▸ **TASK ITEM**
Your output should contain every record, unchanged.

** SOURCE MATERIAL follows **

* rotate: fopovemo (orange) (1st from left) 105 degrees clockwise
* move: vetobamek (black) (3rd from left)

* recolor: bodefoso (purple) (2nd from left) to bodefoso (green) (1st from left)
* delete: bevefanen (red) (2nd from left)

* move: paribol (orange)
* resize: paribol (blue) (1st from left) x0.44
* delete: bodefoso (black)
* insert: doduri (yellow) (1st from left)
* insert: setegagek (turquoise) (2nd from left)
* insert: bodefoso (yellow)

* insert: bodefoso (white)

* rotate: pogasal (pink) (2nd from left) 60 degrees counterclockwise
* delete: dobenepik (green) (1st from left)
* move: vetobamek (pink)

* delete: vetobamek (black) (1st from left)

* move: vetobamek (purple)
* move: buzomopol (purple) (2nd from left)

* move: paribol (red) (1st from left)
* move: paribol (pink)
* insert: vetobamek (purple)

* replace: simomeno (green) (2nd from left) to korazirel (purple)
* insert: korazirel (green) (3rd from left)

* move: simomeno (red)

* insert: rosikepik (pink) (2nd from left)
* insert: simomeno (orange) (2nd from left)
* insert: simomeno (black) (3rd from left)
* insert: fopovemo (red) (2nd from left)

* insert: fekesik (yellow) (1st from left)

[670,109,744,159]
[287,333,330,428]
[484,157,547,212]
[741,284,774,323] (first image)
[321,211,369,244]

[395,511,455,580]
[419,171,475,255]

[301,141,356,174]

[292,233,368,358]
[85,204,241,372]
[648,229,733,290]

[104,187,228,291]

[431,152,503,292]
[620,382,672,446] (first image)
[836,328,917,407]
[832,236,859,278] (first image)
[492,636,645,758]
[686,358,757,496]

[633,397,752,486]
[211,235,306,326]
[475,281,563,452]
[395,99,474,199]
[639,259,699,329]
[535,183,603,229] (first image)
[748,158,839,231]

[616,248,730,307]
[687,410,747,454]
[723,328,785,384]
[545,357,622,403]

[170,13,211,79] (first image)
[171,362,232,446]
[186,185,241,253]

** End of SOURCE MATERIAL **

▸ **WRITTEN RESPONSE**
* rotate: fopovemo (orange) (1st from left) 105 degrees clockwise
* move: vetobamek (black) (3rd from left)

* recolor: bodefoso (purple) (2nd from left) to bodefoso (green) (1st from left)
* delete: bevefanen (red) (2nd from left)

* move: paribol (orange)
* resize: paribol (blue) (1st from left) x0.44
* delete: bodefoso (black)
* insert: doduri (yellow) (1st from left)
* insert: setegagek (turquoise) (2nd from left)
* insert: bodefoso (yellow)

* insert: bodefoso (white)

* rotate: pogasal (pink) (2nd from left) 60 degrees counterclockwise
* delete: dobenepik (green) (1st from left)
* move: vetobamek (pink)

* delete: vetobamek (black) (1st from left)

* move: vetobamek (purple)
* move: buzomopol (purple) (2nd from left)

* move: paribol (red) (1st from left)
* move: paribol (pink)
* insert: vetobamek (purple)

* replace: simomeno (green) (2nd from left) to korazirel (purple)
* insert: korazirel (green) (3rd from left)

* move: simomeno (red)

* insert: rosikepik (pink) (2nd from left)
* insert: simomeno (orange) (2nd from left)
* insert: simomeno (black) (3rd from left)
* insert: fopovemo (red) (2nd from left)

* insert: fekesik (yellow) (1st from left)

[670,109,744,159]
[287,333,330,428]
[484,157,547,212]
[741,284,774,323] (first image)
[321,211,369,244]

[395,511,455,580]
[419,171,475,255]

[301,141,356,174]

[292,233,368,358]
[85,204,241,372]
[648,229,733,290]

[104,187,228,291]

[431,152,503,292]
[620,382,672,446] (first image)
[836,328,917,407]
[832,236,859,278] (first image)
[492,636,645,758]
[686,358,757,496]

[633,397,752,486]
[211,235,306,326]
[475,281,563,452]
[395,99,474,199]
[639,259,699,329]
[535,183,603,229] (first image)
[748,158,839,231]

[616,248,730,307]
[687,410,747,454]
[723,328,785,384]
[545,357,622,403]

[170,13,211,79] (first image)
[171,362,232,446]
[186,185,241,253]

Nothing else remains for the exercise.